▶ [Task prompt]
If a line in the data below holds the word "before", copy it.

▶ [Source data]
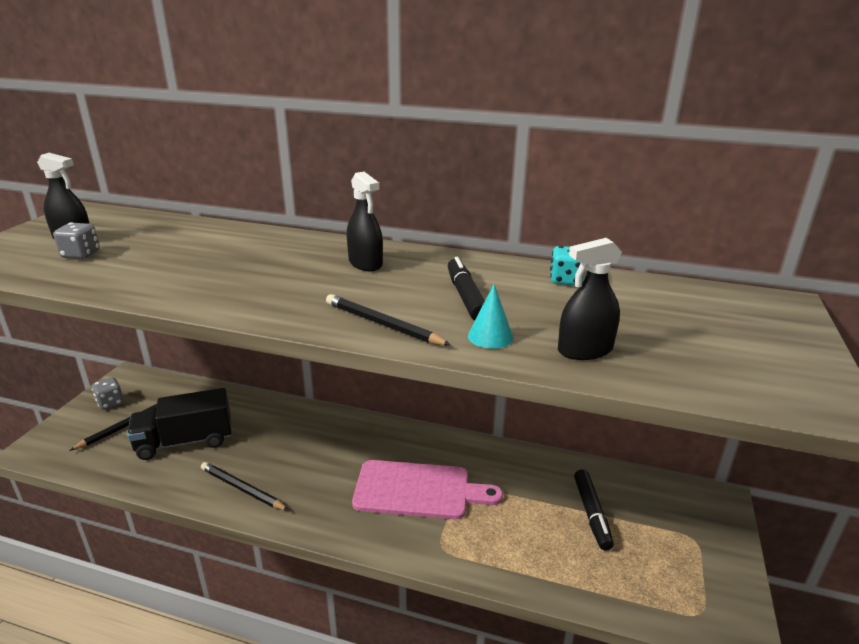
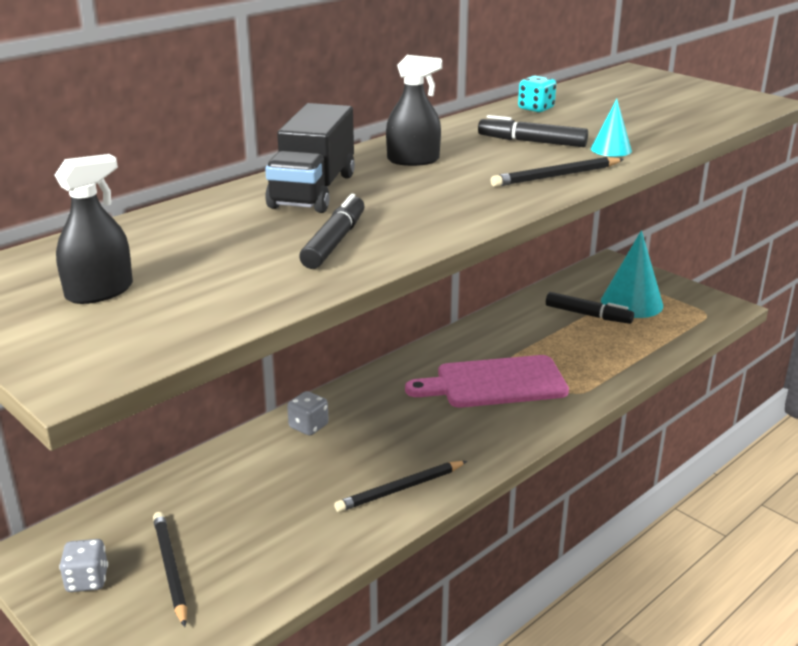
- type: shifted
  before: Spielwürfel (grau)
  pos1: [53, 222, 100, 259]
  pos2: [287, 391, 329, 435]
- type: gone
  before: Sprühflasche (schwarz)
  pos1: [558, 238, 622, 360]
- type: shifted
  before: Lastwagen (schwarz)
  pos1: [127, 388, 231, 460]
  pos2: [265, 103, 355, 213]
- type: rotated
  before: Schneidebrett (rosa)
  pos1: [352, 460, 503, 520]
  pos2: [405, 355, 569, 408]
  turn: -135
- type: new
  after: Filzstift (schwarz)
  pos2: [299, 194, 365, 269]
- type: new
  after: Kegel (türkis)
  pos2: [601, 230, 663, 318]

▶ [The completed task]
  before: Spielwürfel (grau)
  before: Sprühflasche (schwarz)
  before: Lastwagen (schwarz)
  before: Schneidebrett (rosa)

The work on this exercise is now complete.